Skip the pictures. Retype exactly, and only, the lines between the line holding "none -> blue brick E6:J6 level 1" and the last line below, inclusive.

(RECORDED INFORMATION)

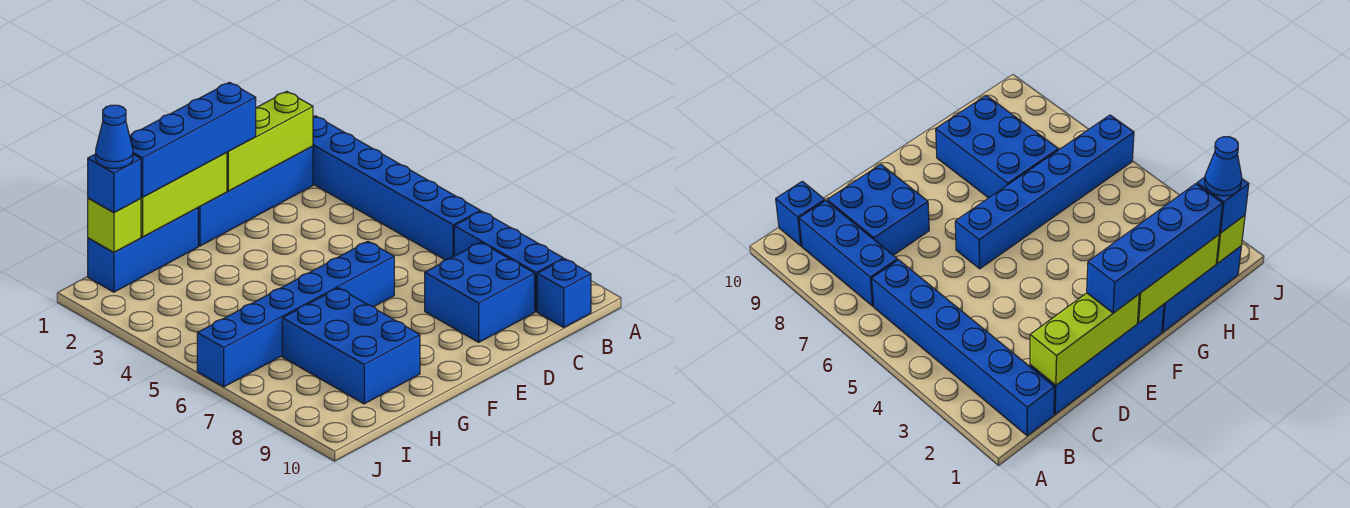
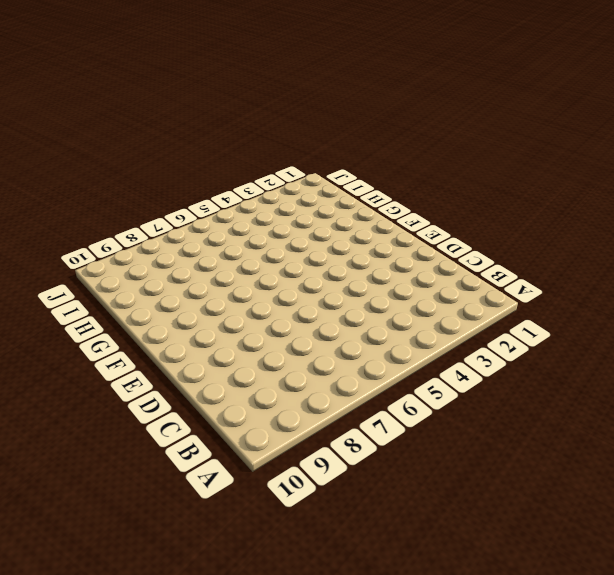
none -> blue brick B1:B6 level 1
none -> blue brick B7:B9 level 1
none -> blue brick B10 level 1

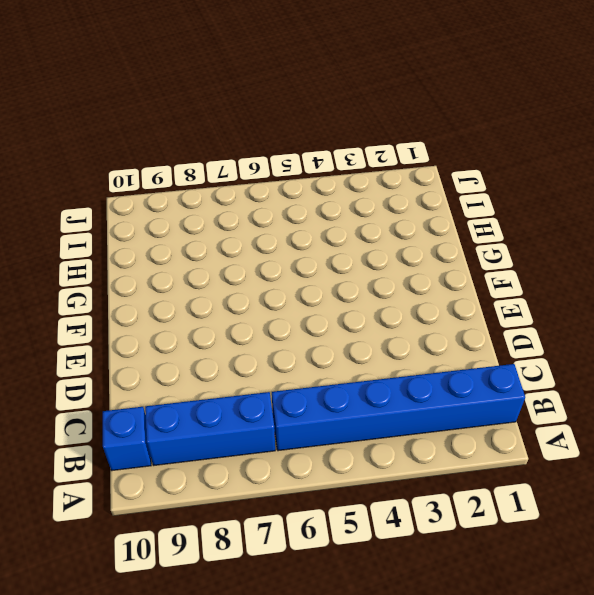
none -> blue brick C1:F1 level 1
none -> blue brick C8:D9 level 1
none -> blue brick E6:J6 level 1

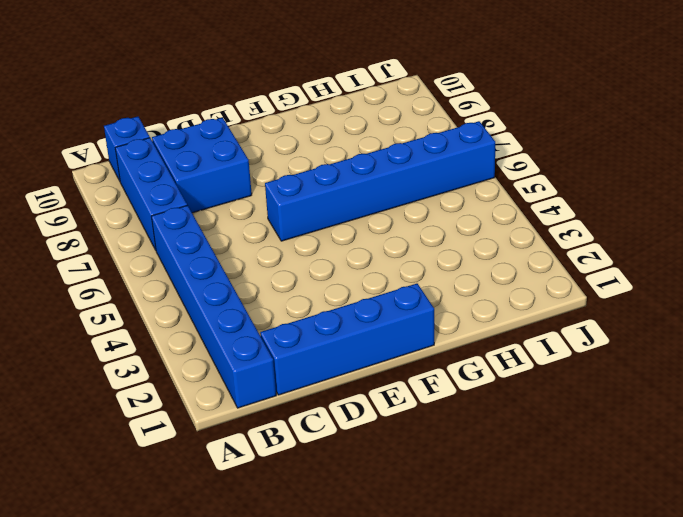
none -> blue brick G1:I1 level 1
none -> blue brick G7:H9 level 1
none -> lime brick C1:E1 level 2

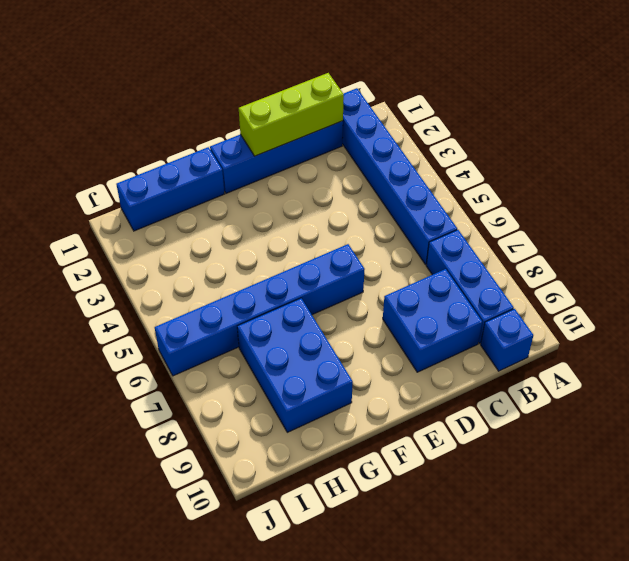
none -> lime brick F1:H1 level 2
none -> lime brick I1 level 2
none -> blue brick E1:H1 level 3

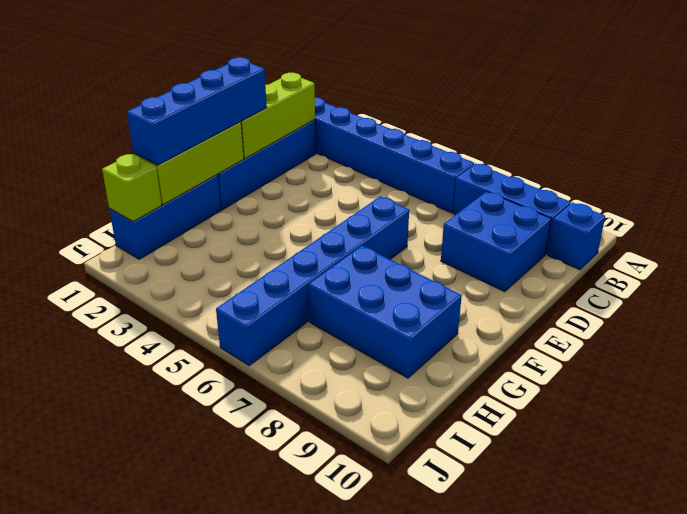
none -> blue brick I1 level 3
none -> blue cone I1 level 4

(End RECORDED INFORMATION)

◆ **TASK RESPONSE**:
none -> blue brick E6:J6 level 1

none -> blue brick G1:I1 level 1
none -> blue brick G7:H9 level 1
none -> lime brick C1:E1 level 2

none -> lime brick F1:H1 level 2
none -> lime brick I1 level 2
none -> blue brick E1:H1 level 3

none -> blue brick I1 level 3
none -> blue cone I1 level 4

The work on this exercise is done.